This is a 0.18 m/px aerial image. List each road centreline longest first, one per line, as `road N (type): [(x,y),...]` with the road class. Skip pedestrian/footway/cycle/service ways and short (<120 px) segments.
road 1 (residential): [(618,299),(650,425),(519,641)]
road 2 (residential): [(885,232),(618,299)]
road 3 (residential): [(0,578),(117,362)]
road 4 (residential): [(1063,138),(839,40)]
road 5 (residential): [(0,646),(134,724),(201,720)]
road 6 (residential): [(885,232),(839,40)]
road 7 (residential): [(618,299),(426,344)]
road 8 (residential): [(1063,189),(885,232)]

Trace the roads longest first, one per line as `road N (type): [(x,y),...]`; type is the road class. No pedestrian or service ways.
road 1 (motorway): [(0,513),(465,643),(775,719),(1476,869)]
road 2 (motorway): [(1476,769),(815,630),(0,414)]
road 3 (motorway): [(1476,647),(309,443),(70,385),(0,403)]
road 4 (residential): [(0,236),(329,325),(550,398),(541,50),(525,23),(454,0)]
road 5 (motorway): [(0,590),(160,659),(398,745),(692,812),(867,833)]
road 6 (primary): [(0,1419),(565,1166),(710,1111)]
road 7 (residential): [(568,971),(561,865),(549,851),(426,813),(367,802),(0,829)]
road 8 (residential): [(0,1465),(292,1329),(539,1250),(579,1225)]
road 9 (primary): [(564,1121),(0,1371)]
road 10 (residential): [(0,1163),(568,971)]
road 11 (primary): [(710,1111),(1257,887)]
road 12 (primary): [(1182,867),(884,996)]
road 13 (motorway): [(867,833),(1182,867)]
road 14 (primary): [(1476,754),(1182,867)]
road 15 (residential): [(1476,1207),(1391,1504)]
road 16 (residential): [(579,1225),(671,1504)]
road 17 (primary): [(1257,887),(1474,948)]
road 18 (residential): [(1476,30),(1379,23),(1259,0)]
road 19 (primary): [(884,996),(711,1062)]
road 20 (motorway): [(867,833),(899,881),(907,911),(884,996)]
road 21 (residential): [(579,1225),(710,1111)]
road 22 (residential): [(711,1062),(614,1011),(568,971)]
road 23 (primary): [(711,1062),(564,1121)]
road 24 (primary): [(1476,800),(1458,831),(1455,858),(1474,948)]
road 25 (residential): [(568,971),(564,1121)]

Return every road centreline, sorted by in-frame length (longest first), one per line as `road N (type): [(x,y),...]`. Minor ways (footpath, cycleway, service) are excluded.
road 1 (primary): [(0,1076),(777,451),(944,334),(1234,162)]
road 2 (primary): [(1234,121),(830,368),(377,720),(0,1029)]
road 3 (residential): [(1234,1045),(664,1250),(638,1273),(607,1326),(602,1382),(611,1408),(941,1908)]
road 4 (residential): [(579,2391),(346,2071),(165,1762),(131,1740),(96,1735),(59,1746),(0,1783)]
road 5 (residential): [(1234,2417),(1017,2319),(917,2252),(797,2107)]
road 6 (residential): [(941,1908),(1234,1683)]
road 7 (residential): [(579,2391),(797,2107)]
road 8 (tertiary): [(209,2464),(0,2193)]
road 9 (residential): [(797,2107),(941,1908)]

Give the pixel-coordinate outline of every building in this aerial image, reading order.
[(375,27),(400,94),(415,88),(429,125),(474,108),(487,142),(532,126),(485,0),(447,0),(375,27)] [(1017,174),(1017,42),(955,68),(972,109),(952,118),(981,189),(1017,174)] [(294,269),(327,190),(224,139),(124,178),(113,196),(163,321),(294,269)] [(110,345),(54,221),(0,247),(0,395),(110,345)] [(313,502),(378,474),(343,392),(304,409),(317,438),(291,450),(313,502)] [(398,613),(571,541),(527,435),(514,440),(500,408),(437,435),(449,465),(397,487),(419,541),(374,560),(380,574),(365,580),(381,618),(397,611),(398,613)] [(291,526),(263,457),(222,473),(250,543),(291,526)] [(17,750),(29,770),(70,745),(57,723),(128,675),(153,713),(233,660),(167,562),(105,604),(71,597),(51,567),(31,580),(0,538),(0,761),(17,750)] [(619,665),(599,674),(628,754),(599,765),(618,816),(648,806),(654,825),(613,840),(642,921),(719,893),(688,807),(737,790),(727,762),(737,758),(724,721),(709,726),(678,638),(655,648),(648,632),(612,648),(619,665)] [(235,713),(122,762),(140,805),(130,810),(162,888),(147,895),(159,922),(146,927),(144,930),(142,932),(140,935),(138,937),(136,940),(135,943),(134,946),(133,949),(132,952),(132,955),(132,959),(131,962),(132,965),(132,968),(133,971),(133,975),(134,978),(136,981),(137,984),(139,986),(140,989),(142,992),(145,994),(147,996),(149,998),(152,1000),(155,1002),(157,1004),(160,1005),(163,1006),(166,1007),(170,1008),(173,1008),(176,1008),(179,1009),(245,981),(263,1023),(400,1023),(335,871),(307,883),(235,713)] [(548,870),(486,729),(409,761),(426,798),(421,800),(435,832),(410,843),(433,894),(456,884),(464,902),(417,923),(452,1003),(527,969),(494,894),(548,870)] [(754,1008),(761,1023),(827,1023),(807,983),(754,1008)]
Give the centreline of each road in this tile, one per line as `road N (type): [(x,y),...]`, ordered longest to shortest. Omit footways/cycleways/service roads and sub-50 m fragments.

------------

**WORK REQUIRED**
Once more, write out all the data exactly.

**ANSWER BOX**
This is a 0.18 m/px aerial image. List each road centreline longest first, one per line, as `road N (type): [(x,y),...]` with the road class. Skip pedestrian/footway/cycle/service ways and short (<120 px) segments.
road 1 (residential): [(618,299),(650,425),(519,641)]
road 2 (residential): [(885,232),(618,299)]
road 3 (residential): [(0,578),(117,362)]
road 4 (residential): [(1063,138),(839,40)]
road 5 (residential): [(0,646),(134,724),(201,720)]
road 6 (residential): [(885,232),(839,40)]
road 7 (residential): [(618,299),(426,344)]
road 8 (residential): [(1063,189),(885,232)]

Trace the roads longest first, one per line as `road N (type): [(x,y),...]`; type is the road class. No pedestrian or service ways.
road 1 (motorway): [(0,513),(465,643),(775,719),(1476,869)]
road 2 (motorway): [(1476,769),(815,630),(0,414)]
road 3 (motorway): [(1476,647),(309,443),(70,385),(0,403)]
road 4 (residential): [(0,236),(329,325),(550,398),(541,50),(525,23),(454,0)]
road 5 (motorway): [(0,590),(160,659),(398,745),(692,812),(867,833)]
road 6 (primary): [(0,1419),(565,1166),(710,1111)]
road 7 (residential): [(568,971),(561,865),(549,851),(426,813),(367,802),(0,829)]
road 8 (residential): [(0,1465),(292,1329),(539,1250),(579,1225)]
road 9 (primary): [(564,1121),(0,1371)]
road 10 (residential): [(0,1163),(568,971)]
road 11 (primary): [(710,1111),(1257,887)]
road 12 (primary): [(1182,867),(884,996)]
road 13 (motorway): [(867,833),(1182,867)]
road 14 (primary): [(1476,754),(1182,867)]
road 15 (residential): [(1476,1207),(1391,1504)]
road 16 (residential): [(579,1225),(671,1504)]
road 17 (primary): [(1257,887),(1474,948)]
road 18 (residential): [(1476,30),(1379,23),(1259,0)]
road 19 (primary): [(884,996),(711,1062)]
road 20 (motorway): [(867,833),(899,881),(907,911),(884,996)]
road 21 (residential): [(579,1225),(710,1111)]
road 22 (residential): [(711,1062),(614,1011),(568,971)]
road 23 (primary): [(711,1062),(564,1121)]
road 24 (primary): [(1476,800),(1458,831),(1455,858),(1474,948)]
road 25 (residential): [(568,971),(564,1121)]

Return every road centreline, sorted by in-frame length (longest first), one per line as `road N (type): [(x,y),...]`. Minor ways (footpath, cycleway, service) are excluded.
road 1 (primary): [(0,1076),(777,451),(944,334),(1234,162)]
road 2 (primary): [(1234,121),(830,368),(377,720),(0,1029)]
road 3 (residential): [(1234,1045),(664,1250),(638,1273),(607,1326),(602,1382),(611,1408),(941,1908)]
road 4 (residential): [(579,2391),(346,2071),(165,1762),(131,1740),(96,1735),(59,1746),(0,1783)]
road 5 (residential): [(1234,2417),(1017,2319),(917,2252),(797,2107)]
road 6 (residential): [(941,1908),(1234,1683)]
road 7 (residential): [(579,2391),(797,2107)]
road 8 (tertiary): [(209,2464),(0,2193)]
road 9 (residential): [(797,2107),(941,1908)]

Give the pixel-coordinate outline of every building in this aerial image, reading order.
[(375,27),(400,94),(415,88),(429,125),(474,108),(487,142),(532,126),(485,0),(447,0),(375,27)] [(1017,174),(1017,42),(955,68),(972,109),(952,118),(981,189),(1017,174)] [(294,269),(327,190),(224,139),(124,178),(113,196),(163,321),(294,269)] [(110,345),(54,221),(0,247),(0,395),(110,345)] [(313,502),(378,474),(343,392),(304,409),(317,438),(291,450),(313,502)] [(398,613),(571,541),(527,435),(514,440),(500,408),(437,435),(449,465),(397,487),(419,541),(374,560),(380,574),(365,580),(381,618),(397,611),(398,613)] [(291,526),(263,457),(222,473),(250,543),(291,526)] [(17,750),(29,770),(70,745),(57,723),(128,675),(153,713),(233,660),(167,562),(105,604),(71,597),(51,567),(31,580),(0,538),(0,761),(17,750)] [(619,665),(599,674),(628,754),(599,765),(618,816),(648,806),(654,825),(613,840),(642,921),(719,893),(688,807),(737,790),(727,762),(737,758),(724,721),(709,726),(678,638),(655,648),(648,632),(612,648),(619,665)] [(235,713),(122,762),(140,805),(130,810),(162,888),(147,895),(159,922),(146,927),(144,930),(142,932),(140,935),(138,937),(136,940),(135,943),(134,946),(133,949),(132,952),(132,955),(132,959),(131,962),(132,965),(132,968),(133,971),(133,975),(134,978),(136,981),(137,984),(139,986),(140,989),(142,992),(145,994),(147,996),(149,998),(152,1000),(155,1002),(157,1004),(160,1005),(163,1006),(166,1007),(170,1008),(173,1008),(176,1008),(179,1009),(245,981),(263,1023),(400,1023),(335,871),(307,883),(235,713)] [(548,870),(486,729),(409,761),(426,798),(421,800),(435,832),(410,843),(433,894),(456,884),(464,902),(417,923),(452,1003),(527,969),(494,894),(548,870)] [(754,1008),(761,1023),(827,1023),(807,983),(754,1008)]
Give the centreline of each road in this tile, one per line as `road N (type): [(x,y),...]`, ordered longest to shortest. Omit footways/cycleways/service roads and sub-50 m fragments.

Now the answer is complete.